## Problem description
For this exercise, restate word for word only the lines from the first line of the data to the line containing "V2: AC 6V (N1, N25) -> AC 24V (N1, N25)".

## Data
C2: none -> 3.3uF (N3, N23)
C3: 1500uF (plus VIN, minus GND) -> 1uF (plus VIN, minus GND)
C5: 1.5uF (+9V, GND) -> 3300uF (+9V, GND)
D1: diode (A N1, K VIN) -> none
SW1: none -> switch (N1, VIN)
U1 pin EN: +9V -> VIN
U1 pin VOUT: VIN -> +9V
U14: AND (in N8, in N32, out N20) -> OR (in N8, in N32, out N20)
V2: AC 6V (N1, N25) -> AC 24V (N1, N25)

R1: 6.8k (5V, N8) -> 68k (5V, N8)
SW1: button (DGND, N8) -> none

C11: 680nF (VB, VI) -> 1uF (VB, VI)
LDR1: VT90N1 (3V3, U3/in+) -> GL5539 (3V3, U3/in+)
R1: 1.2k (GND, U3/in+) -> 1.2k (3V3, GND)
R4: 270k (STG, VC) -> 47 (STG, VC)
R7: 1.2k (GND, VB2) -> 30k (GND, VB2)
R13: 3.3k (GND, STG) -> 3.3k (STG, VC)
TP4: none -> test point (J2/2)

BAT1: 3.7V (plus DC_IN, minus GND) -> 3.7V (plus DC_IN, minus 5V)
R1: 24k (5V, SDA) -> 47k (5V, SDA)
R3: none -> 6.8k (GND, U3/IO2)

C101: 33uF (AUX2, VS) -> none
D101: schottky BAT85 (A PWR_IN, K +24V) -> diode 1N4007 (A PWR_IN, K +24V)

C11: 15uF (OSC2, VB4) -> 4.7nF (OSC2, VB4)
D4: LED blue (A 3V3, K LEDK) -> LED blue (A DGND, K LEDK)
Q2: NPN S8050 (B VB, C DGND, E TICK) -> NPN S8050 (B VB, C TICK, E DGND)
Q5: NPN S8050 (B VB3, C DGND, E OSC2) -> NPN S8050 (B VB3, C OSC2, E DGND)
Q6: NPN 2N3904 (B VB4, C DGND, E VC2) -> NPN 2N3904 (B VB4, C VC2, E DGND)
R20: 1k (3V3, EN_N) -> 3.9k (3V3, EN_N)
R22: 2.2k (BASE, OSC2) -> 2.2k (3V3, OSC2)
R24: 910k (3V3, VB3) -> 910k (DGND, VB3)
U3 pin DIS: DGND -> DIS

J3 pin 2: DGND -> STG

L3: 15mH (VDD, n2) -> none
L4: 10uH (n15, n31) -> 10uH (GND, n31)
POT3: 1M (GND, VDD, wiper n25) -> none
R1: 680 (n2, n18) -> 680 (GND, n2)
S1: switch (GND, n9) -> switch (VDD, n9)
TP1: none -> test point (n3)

## Answer section
C2: none -> 3.3uF (N3, N23)
C3: 1500uF (plus VIN, minus GND) -> 1uF (plus VIN, minus GND)
C5: 1.5uF (+9V, GND) -> 3300uF (+9V, GND)
D1: diode (A N1, K VIN) -> none
SW1: none -> switch (N1, VIN)
U1 pin EN: +9V -> VIN
U1 pin VOUT: VIN -> +9V
U14: AND (in N8, in N32, out N20) -> OR (in N8, in N32, out N20)
V2: AC 6V (N1, N25) -> AC 24V (N1, N25)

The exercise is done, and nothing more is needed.